TASK TO COMPLETE
The reply consists of one number only: how many lines in the listing below contain the word "BUSY".

MATERIAL PROVIDED
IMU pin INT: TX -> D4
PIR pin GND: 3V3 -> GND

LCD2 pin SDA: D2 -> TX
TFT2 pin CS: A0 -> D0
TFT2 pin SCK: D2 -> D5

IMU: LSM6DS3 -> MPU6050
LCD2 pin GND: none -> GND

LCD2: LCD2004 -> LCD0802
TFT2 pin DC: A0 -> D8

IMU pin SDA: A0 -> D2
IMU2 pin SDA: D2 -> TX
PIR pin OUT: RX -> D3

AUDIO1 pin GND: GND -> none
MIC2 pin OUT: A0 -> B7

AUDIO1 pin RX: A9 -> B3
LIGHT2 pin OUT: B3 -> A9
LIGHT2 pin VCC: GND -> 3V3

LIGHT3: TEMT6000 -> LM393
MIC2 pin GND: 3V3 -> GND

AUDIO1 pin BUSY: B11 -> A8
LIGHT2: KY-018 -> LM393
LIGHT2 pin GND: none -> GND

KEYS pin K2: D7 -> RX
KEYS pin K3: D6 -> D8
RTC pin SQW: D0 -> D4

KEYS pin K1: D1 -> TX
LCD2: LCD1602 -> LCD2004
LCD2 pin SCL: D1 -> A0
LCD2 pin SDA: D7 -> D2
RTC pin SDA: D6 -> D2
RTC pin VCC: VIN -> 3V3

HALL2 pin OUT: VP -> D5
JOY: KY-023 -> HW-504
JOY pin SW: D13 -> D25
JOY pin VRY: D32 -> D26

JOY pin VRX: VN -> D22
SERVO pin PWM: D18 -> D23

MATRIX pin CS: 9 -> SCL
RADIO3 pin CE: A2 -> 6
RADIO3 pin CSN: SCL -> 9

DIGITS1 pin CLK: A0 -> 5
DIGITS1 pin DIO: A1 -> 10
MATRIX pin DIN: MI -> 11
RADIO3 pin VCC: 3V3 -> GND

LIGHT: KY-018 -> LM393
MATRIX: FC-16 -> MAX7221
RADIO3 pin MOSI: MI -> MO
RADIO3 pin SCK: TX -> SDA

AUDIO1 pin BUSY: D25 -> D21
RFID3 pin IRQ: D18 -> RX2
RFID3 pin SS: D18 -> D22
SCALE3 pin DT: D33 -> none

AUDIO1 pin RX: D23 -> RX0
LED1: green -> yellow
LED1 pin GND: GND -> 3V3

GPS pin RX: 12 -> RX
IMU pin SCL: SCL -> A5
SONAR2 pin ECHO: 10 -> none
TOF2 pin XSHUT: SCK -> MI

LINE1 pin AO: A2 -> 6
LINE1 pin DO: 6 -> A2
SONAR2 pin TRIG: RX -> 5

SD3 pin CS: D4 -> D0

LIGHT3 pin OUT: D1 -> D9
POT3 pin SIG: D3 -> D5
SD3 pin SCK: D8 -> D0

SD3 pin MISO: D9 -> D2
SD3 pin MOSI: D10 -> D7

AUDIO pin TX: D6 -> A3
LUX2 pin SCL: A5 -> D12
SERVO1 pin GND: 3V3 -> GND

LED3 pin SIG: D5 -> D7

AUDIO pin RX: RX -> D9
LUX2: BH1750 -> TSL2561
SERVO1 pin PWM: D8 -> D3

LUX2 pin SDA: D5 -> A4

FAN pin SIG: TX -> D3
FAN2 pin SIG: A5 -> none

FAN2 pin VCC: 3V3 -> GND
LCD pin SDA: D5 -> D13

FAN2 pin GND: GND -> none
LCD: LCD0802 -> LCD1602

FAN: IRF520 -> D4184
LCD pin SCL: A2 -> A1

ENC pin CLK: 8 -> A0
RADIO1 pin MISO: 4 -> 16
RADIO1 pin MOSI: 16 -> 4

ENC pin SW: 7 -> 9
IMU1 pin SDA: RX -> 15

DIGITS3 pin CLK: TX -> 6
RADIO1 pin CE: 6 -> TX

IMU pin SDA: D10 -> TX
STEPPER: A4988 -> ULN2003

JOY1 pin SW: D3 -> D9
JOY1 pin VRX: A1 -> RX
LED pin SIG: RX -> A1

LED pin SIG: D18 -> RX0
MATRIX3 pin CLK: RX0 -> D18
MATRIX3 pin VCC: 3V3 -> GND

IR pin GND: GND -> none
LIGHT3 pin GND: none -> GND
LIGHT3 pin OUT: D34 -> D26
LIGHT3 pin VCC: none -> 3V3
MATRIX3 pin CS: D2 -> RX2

TASK OUTPUT
2